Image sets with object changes

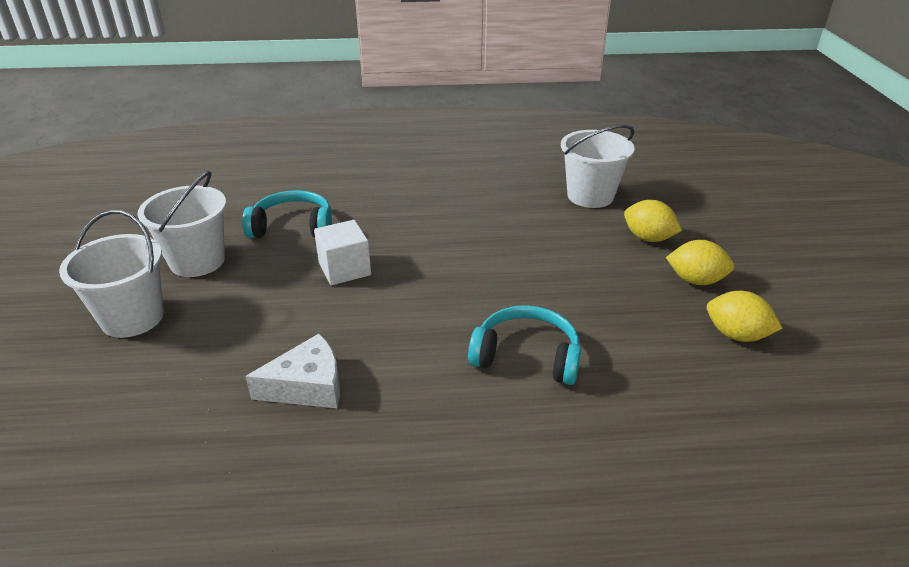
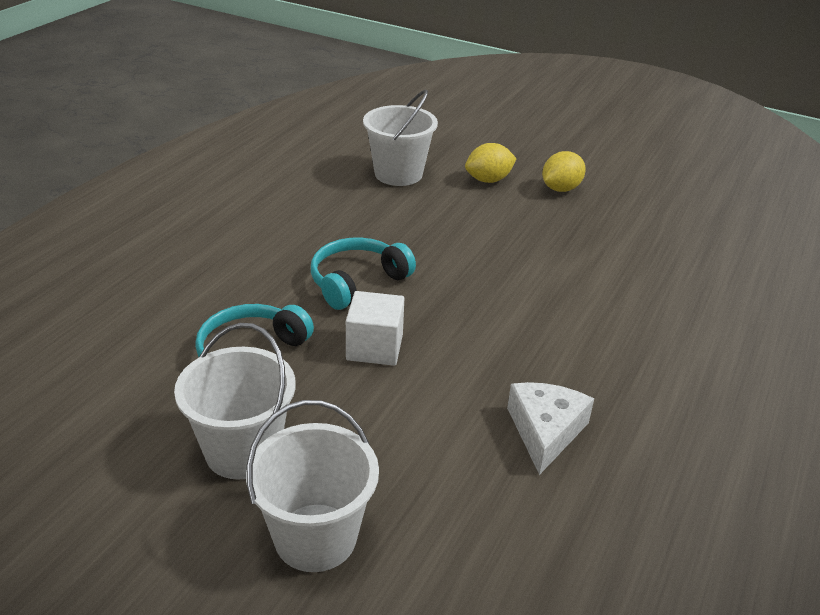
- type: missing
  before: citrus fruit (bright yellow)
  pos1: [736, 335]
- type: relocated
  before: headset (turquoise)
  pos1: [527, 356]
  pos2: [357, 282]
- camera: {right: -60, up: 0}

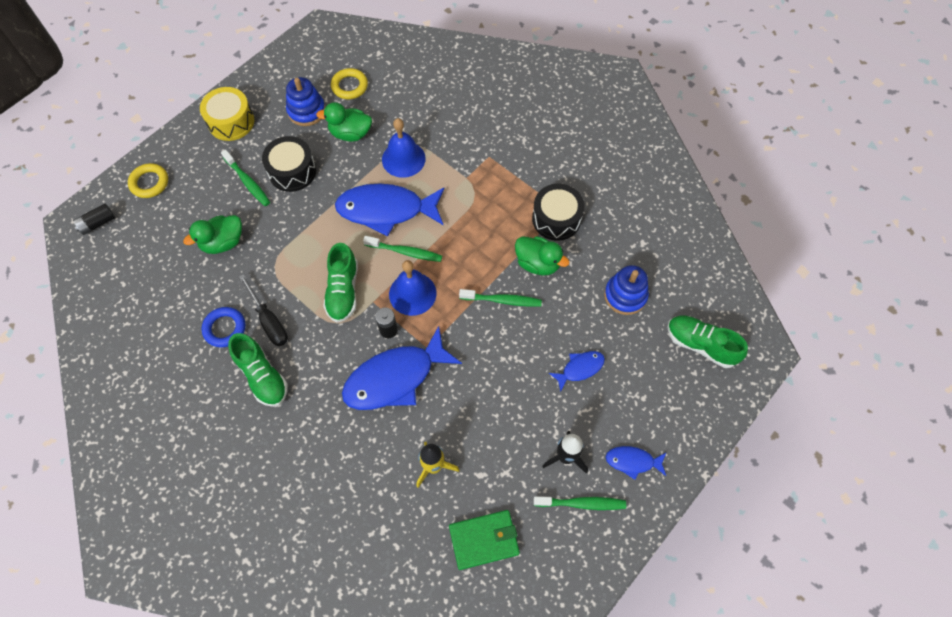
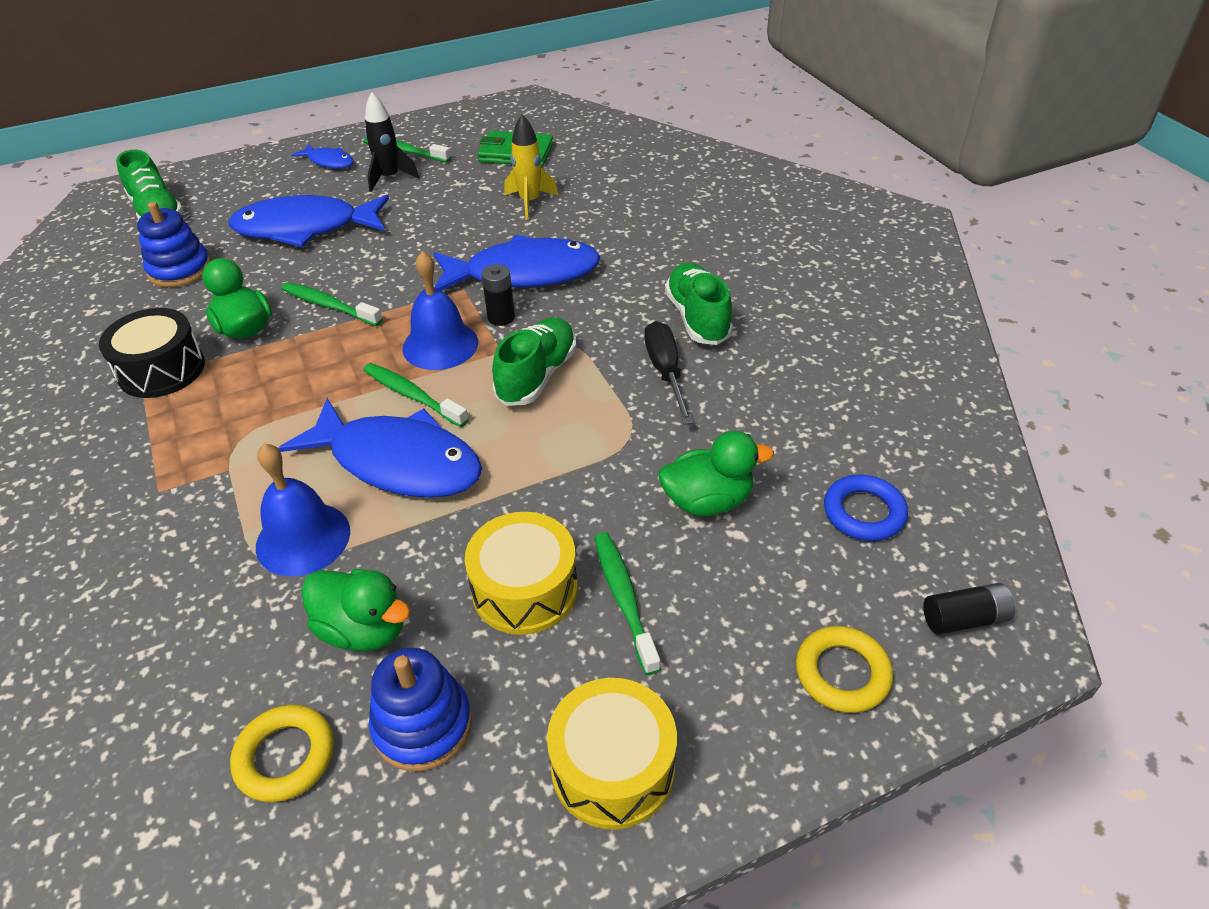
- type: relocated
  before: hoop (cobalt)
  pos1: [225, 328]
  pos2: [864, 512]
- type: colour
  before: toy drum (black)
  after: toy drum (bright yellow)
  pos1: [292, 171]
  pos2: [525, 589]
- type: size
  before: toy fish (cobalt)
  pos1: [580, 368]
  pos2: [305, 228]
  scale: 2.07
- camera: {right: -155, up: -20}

HOW TO COMPLETE THIS TASK: Both ends included, copy the lines from the one holding "pos1: [736, 335]" to the last line of the entries exactly, with all pictures left out.

SOLUTION TO THIS EXERCISE:
  pos1: [736, 335]
- type: relocated
  before: headset (turquoise)
  pos1: [527, 356]
  pos2: [357, 282]
- camera: {right: -60, up: 0}

- type: relocated
  before: hoop (cobalt)
  pos1: [225, 328]
  pos2: [864, 512]
- type: colour
  before: toy drum (black)
  after: toy drum (bright yellow)
  pos1: [292, 171]
  pos2: [525, 589]
- type: size
  before: toy fish (cobalt)
  pos1: [580, 368]
  pos2: [305, 228]
  scale: 2.07
- camera: {right: -155, up: -20}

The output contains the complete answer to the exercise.